▶ _PROBLEM REQUIREMENTS_
Among the entries below, how many lines have the string "royal" in them? Only the number should be given.

----------------

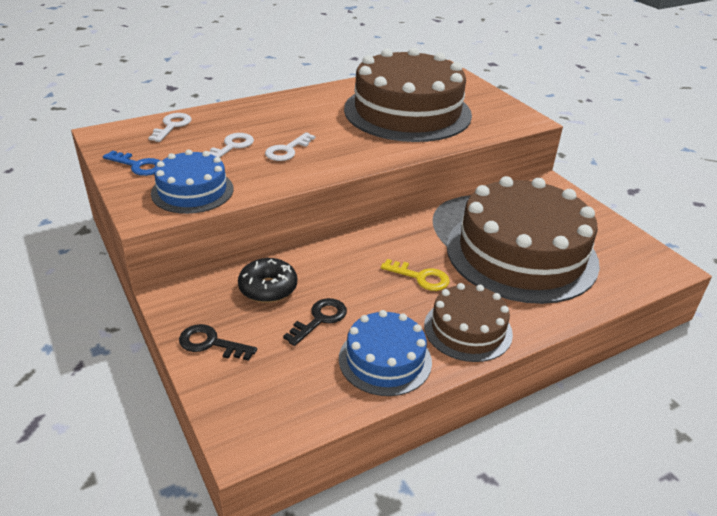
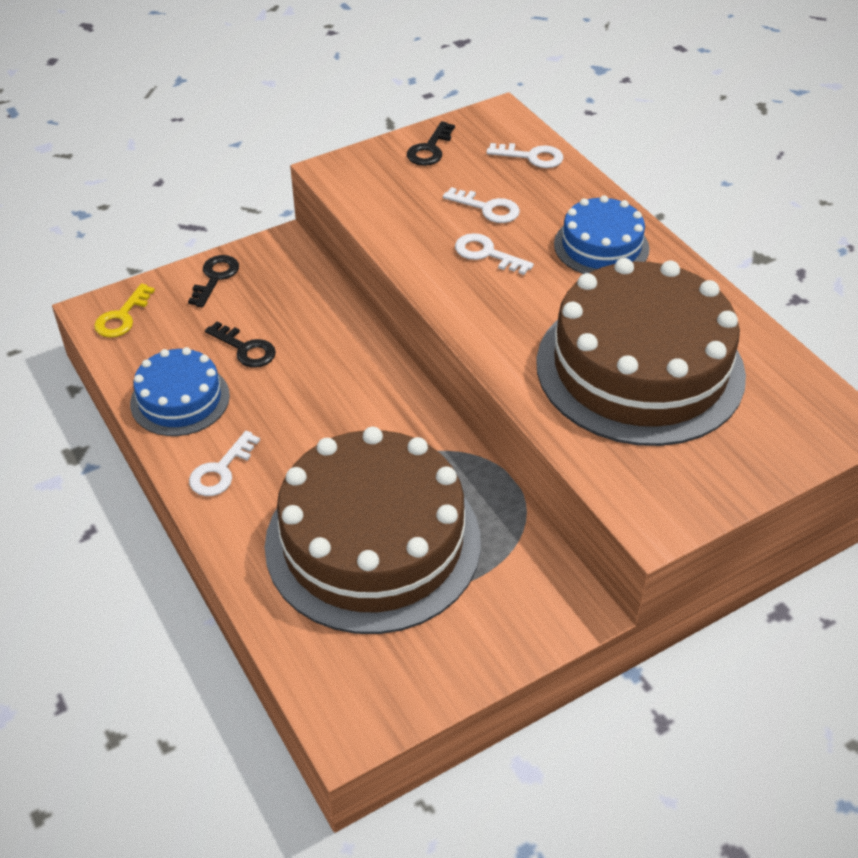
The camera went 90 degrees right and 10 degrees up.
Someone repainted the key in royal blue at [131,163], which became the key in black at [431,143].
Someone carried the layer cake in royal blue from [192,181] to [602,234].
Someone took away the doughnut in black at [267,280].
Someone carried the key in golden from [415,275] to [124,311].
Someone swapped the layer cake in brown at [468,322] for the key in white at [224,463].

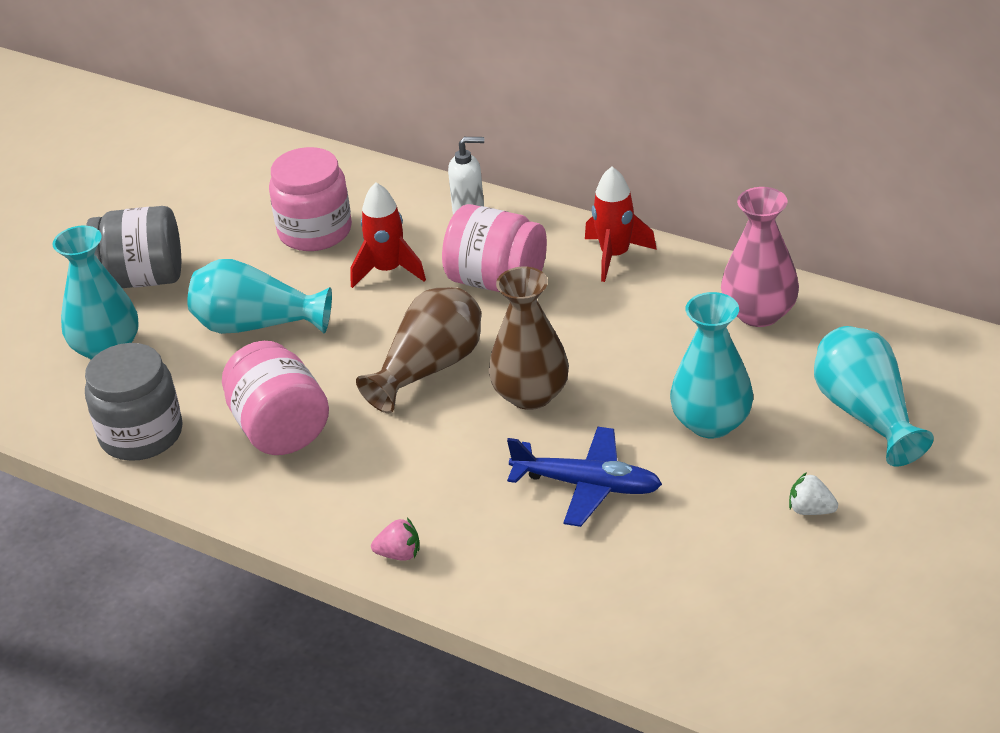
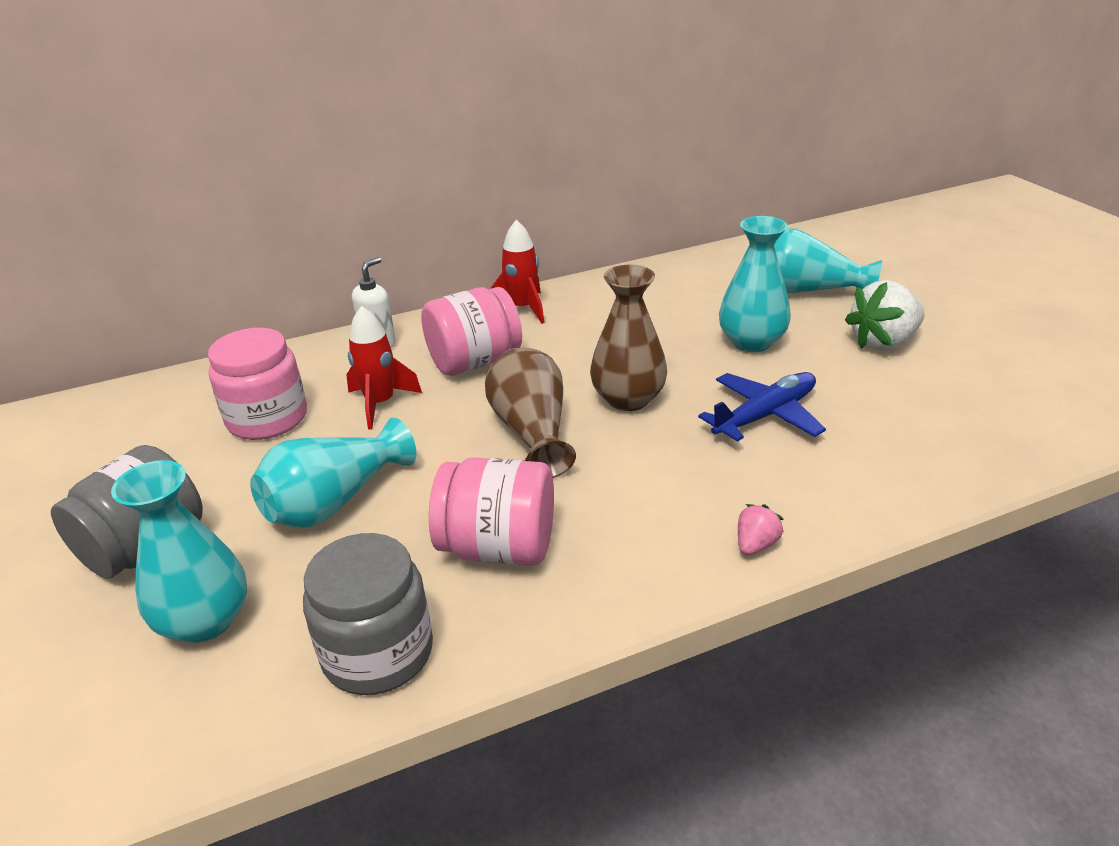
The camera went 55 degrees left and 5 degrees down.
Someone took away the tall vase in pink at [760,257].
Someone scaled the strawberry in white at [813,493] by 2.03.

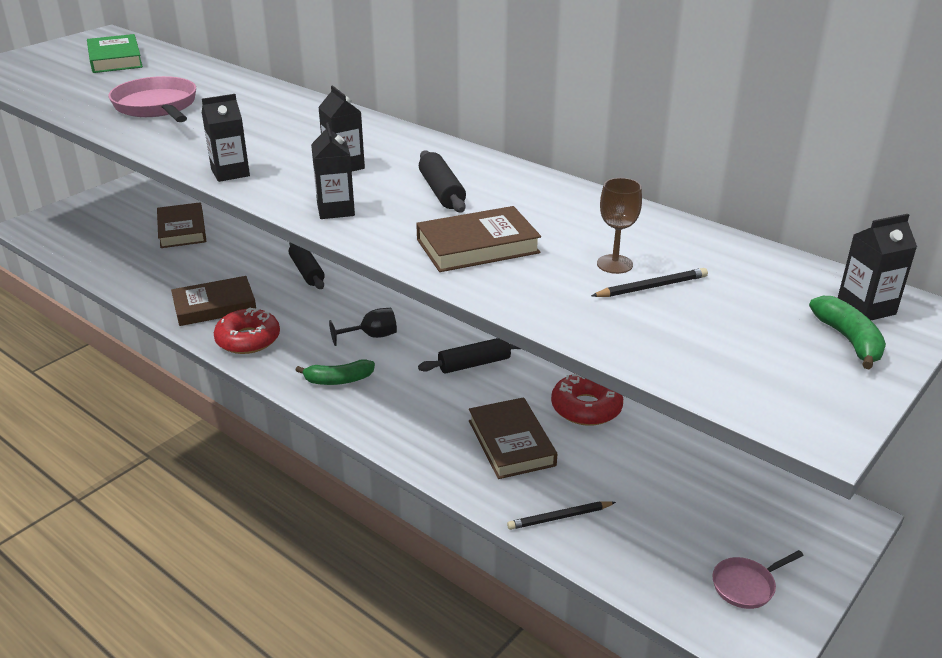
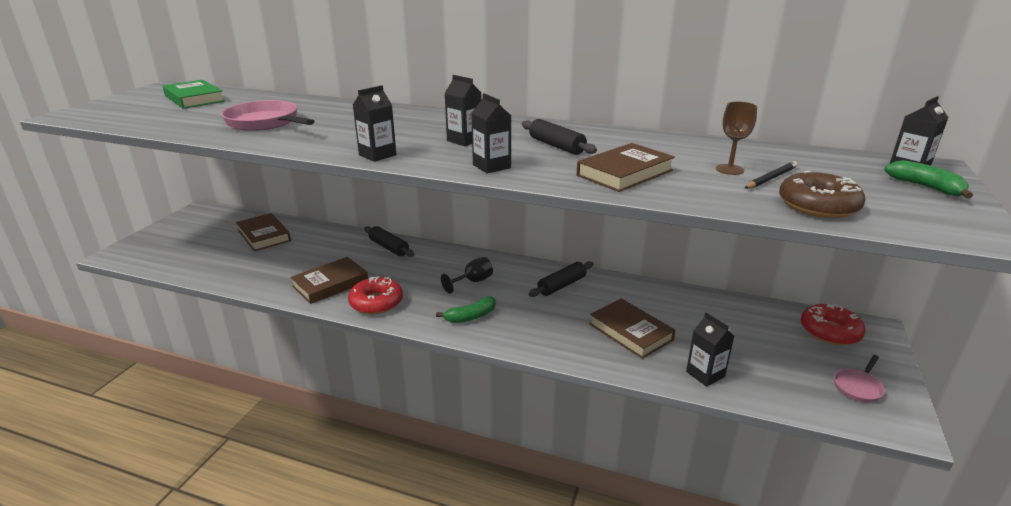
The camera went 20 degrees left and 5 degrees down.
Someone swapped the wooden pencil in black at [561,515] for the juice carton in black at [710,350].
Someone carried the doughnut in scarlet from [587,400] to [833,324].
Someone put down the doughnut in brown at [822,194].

----------------

▶ _EXERCISE ANSWER_
2